About this exercise
Give back exactly the stretch of data below from the line holding "R102: 2.2M (SIG, SUM) -> 1.3M (SIG, SUM)" through the line holding "R211: 3.3 (3V3, VLOAD) -> 100 (3V3, VLOAD)", both ends included, and leave the remaining lines out.
(Excerpted data begins)
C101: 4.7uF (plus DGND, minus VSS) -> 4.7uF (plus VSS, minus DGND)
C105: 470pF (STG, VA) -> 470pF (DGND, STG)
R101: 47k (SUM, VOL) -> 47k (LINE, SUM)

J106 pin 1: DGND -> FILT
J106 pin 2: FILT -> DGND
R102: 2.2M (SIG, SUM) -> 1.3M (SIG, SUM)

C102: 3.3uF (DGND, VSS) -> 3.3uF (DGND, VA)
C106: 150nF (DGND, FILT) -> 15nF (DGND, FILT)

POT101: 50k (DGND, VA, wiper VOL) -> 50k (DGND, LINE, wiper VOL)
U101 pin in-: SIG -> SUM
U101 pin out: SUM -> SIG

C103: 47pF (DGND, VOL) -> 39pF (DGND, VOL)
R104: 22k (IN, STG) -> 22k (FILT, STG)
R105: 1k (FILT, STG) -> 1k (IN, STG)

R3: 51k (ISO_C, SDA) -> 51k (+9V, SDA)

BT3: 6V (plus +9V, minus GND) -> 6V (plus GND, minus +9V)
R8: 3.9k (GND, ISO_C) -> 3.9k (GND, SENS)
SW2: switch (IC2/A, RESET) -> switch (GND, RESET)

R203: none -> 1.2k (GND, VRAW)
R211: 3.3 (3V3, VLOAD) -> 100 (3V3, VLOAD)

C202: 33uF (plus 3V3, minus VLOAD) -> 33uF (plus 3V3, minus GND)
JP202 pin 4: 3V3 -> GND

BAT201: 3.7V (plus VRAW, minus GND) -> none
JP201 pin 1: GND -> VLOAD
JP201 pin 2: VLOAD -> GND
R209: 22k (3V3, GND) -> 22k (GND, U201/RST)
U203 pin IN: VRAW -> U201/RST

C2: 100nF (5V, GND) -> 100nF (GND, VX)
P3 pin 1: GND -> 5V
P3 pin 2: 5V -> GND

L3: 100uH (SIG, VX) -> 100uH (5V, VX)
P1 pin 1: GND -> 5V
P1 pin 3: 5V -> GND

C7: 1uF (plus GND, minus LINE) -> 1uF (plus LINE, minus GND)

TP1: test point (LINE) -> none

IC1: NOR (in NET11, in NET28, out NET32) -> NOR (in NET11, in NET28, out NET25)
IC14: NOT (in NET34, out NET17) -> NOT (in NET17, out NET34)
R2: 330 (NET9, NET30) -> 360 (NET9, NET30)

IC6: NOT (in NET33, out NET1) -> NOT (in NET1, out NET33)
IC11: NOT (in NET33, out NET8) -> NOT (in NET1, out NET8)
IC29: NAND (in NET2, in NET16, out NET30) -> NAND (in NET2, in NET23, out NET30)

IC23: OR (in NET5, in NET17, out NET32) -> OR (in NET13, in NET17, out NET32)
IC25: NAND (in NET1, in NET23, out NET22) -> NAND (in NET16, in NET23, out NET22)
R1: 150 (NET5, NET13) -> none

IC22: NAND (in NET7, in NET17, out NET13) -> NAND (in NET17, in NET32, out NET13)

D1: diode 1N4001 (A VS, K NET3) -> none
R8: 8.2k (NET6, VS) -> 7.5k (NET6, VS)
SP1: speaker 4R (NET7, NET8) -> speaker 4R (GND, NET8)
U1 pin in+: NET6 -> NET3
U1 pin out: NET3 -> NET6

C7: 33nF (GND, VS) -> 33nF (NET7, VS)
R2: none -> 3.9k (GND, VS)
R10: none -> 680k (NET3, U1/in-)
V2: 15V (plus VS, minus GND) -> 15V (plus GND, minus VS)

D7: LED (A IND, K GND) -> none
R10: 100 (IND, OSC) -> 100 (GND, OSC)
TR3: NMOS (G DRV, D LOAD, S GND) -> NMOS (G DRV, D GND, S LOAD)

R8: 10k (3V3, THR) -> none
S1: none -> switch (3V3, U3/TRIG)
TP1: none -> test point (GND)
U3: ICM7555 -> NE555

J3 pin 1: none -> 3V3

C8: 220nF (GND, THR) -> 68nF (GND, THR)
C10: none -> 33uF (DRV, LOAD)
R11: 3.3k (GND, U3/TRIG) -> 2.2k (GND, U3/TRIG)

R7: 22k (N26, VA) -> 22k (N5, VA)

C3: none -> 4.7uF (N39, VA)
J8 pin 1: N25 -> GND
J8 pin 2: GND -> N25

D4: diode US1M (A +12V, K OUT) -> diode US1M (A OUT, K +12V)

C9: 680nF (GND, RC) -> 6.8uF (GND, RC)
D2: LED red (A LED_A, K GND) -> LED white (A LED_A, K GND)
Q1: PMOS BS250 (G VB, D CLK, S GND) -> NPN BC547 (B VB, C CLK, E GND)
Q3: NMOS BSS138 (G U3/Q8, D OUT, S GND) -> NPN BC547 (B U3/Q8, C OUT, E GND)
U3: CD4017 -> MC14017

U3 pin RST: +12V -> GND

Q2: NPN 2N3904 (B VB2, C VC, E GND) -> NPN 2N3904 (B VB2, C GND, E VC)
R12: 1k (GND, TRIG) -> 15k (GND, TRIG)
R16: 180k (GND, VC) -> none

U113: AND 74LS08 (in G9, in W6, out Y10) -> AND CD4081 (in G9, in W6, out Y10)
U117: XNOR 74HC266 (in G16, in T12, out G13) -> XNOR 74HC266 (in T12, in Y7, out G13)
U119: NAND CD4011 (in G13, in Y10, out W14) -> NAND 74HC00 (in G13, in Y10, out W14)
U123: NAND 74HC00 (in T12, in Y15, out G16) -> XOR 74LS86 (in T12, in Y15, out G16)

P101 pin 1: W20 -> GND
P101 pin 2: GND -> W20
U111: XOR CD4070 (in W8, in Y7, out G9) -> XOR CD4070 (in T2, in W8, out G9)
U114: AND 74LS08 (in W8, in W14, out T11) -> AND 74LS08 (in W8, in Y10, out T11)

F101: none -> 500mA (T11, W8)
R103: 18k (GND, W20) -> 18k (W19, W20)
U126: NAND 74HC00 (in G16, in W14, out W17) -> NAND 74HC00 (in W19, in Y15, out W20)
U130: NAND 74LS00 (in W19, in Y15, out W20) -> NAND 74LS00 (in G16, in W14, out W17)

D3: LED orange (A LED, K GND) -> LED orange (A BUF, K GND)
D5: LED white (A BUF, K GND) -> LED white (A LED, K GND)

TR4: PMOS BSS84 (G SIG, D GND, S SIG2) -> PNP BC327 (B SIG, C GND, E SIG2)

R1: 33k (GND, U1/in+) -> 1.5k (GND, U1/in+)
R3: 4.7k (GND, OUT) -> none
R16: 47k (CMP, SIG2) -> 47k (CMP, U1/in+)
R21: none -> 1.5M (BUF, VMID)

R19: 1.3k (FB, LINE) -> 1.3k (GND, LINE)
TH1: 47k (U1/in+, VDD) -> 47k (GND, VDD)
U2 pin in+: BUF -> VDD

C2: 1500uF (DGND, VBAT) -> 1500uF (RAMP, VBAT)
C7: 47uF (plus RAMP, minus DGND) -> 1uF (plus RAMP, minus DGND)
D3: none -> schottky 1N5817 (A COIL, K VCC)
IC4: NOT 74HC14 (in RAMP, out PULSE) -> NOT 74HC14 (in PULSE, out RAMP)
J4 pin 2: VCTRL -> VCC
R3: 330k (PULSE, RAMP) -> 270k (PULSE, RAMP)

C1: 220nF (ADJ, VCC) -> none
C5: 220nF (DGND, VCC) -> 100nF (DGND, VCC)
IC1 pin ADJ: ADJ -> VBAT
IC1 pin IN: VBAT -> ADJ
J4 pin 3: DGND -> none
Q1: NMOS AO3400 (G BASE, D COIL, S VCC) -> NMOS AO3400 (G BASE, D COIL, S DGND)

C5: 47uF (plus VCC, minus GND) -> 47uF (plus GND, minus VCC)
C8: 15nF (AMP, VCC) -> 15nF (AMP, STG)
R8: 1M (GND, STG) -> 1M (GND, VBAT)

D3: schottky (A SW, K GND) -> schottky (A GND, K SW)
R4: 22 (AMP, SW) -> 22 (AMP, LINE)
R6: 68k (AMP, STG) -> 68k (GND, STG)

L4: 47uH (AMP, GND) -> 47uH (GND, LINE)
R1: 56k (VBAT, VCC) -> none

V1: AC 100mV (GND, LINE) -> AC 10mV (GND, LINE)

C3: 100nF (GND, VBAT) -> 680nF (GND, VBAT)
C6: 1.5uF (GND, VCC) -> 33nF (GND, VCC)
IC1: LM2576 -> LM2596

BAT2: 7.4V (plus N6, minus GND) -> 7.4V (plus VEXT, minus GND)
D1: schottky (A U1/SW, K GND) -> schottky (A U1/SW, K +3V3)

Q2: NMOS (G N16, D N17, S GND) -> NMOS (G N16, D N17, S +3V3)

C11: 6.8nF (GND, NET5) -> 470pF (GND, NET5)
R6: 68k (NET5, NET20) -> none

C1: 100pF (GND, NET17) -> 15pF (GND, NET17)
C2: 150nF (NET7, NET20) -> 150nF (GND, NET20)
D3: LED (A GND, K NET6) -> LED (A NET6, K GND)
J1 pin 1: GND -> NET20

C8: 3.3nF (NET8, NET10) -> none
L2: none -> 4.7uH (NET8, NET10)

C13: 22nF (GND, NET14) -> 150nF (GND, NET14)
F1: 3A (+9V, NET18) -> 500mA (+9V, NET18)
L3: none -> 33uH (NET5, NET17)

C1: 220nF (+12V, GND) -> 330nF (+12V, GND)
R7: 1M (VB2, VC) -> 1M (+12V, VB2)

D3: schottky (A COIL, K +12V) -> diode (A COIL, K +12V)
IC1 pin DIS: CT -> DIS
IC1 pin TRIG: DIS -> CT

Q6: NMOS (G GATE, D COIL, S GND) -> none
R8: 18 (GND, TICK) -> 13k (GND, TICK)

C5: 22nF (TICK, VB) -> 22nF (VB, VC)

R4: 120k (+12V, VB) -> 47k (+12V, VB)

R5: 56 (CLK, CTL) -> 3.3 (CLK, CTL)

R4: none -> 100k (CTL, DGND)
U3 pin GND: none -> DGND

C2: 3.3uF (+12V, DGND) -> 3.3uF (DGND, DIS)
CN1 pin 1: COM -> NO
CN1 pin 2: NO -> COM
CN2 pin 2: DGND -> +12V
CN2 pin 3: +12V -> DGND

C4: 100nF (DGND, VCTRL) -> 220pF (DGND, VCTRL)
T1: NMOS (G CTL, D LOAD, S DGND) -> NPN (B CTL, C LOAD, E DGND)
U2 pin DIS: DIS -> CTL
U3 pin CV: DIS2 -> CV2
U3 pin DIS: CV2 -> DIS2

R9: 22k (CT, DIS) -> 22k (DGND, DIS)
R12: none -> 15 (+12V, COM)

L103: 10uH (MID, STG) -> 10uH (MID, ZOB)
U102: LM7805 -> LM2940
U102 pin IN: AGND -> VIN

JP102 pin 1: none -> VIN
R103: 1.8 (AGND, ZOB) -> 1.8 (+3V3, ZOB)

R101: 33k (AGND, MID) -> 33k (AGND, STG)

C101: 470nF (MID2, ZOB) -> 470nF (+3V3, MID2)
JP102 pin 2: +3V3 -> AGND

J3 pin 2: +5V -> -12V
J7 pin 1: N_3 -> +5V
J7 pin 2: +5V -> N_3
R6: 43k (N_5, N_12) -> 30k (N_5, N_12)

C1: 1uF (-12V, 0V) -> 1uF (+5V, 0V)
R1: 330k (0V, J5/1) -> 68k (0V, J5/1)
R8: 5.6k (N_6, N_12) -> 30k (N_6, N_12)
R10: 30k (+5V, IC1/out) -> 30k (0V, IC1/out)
(Excerpted data ends)
Answer for this exercise
R102: 2.2M (SIG, SUM) -> 1.3M (SIG, SUM)

C102: 3.3uF (DGND, VSS) -> 3.3uF (DGND, VA)
C106: 150nF (DGND, FILT) -> 15nF (DGND, FILT)

POT101: 50k (DGND, VA, wiper VOL) -> 50k (DGND, LINE, wiper VOL)
U101 pin in-: SIG -> SUM
U101 pin out: SUM -> SIG

C103: 47pF (DGND, VOL) -> 39pF (DGND, VOL)
R104: 22k (IN, STG) -> 22k (FILT, STG)
R105: 1k (FILT, STG) -> 1k (IN, STG)

R3: 51k (ISO_C, SDA) -> 51k (+9V, SDA)

BT3: 6V (plus +9V, minus GND) -> 6V (plus GND, minus +9V)
R8: 3.9k (GND, ISO_C) -> 3.9k (GND, SENS)
SW2: switch (IC2/A, RESET) -> switch (GND, RESET)

R203: none -> 1.2k (GND, VRAW)
R211: 3.3 (3V3, VLOAD) -> 100 (3V3, VLOAD)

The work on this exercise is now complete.